>> BEGIN DATA PROVIDED

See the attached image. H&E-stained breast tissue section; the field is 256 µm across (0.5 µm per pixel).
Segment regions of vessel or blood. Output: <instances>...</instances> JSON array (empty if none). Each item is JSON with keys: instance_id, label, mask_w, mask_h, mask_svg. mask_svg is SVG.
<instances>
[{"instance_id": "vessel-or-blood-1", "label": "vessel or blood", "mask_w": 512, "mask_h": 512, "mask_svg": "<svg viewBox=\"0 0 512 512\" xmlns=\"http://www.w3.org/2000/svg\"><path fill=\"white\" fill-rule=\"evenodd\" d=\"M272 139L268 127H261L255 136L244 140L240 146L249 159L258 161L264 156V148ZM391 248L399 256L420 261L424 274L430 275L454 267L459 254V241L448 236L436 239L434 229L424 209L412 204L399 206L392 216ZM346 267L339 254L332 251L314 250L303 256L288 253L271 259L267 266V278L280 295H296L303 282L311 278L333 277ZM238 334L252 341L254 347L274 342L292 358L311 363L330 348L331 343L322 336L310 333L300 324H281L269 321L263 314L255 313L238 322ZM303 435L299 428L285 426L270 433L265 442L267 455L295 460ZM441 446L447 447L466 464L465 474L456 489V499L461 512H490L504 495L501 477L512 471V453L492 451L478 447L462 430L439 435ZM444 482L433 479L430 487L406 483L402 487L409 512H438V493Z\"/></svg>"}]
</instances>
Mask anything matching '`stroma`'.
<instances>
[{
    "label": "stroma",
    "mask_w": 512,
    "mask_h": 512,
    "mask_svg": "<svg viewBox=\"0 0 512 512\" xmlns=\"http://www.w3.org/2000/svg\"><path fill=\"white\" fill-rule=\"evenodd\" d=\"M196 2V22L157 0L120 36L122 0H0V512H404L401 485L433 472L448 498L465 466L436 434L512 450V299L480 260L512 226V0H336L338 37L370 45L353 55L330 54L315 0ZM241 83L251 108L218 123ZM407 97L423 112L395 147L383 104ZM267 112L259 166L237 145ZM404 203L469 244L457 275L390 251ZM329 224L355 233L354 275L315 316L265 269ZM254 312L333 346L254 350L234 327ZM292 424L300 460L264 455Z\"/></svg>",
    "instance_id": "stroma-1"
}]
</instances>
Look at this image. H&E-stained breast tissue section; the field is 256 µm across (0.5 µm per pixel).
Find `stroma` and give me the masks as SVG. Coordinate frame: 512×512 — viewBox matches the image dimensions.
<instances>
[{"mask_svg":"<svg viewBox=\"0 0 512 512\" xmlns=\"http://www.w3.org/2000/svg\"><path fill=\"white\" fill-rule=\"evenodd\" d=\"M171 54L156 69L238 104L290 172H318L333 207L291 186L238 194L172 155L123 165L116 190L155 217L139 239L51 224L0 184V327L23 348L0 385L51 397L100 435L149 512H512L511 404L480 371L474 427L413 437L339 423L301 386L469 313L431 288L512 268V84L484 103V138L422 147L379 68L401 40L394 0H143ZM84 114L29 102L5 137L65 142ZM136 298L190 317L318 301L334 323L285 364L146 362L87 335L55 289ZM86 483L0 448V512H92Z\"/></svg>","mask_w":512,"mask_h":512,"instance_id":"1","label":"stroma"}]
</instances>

>> END DATA PROVIDED

▸ **STATED PROBLEM**:
Extract every line from the records above that contains the word "across".

▸ **RESPONSE TO THIS TASK**:
See the attached image. H&E-stained breast tissue section; the field is 256 µm across (0.5 µm per pixel).
Look at this image. H&E-stained breast tissue section; the field is 256 µm across (0.5 µm per pixel).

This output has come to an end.